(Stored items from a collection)
┄┄┄┄┄┄┄┄┄┄
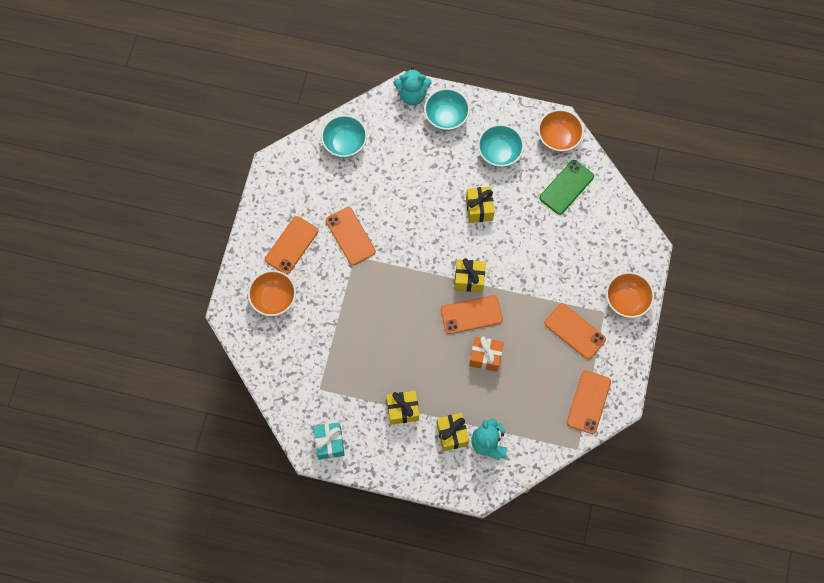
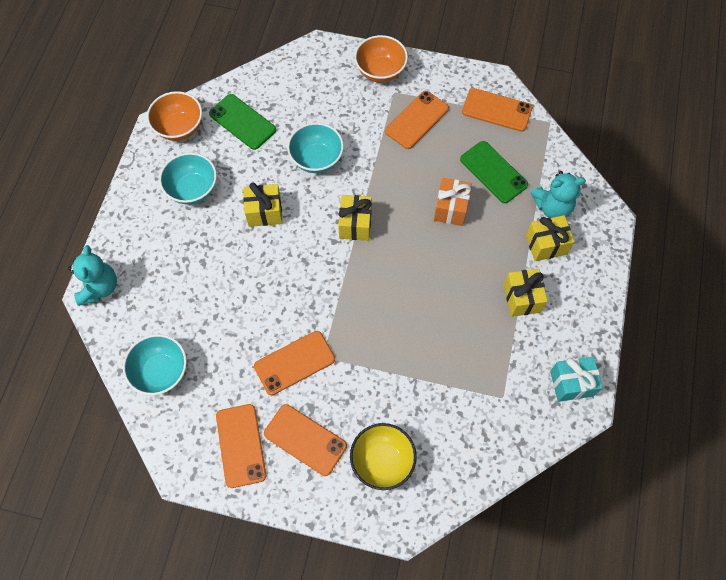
camera: 90 degrees left, 5 degrees down
(274, 299) = (382, 461): orange bowl -> yellow bowl
(446, 117) = (137, 247): turquoise bowl -> turquoise bowl (316, 159)
(471, 314) = (399, 222): orange phone -> orange phone (241, 445)
(523, 395) = (493, 172): none -> green phone

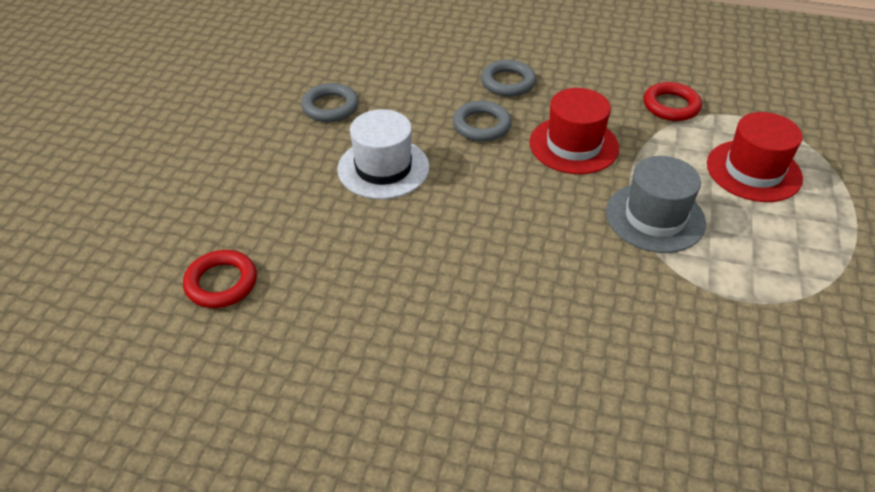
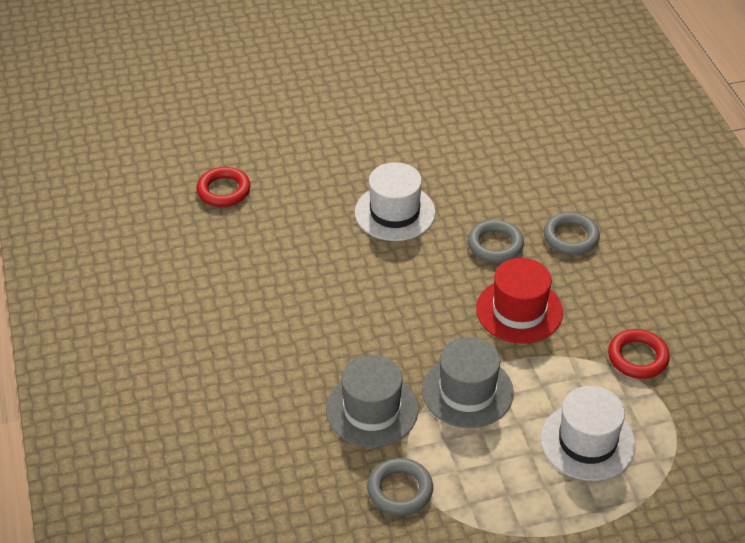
camera: 60 degrees right, 0 degrees up
(330, 107) = (441, 150): grey ring -> grey ring (400, 490)
(643, 295) = (372, 410): none -> grey hat
(753, 171) = (587, 442): red hat -> white hat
┄┄┄┄┄┄┄┄┄┄
TASK DIRECTIONS: Which lines in the data above contain "orange"? Show each one.

SOLUTION FOR THIS EXERCISE:
(274, 299) = (382, 461): orange bowl -> yellow bowl
(471, 314) = (399, 222): orange phone -> orange phone (241, 445)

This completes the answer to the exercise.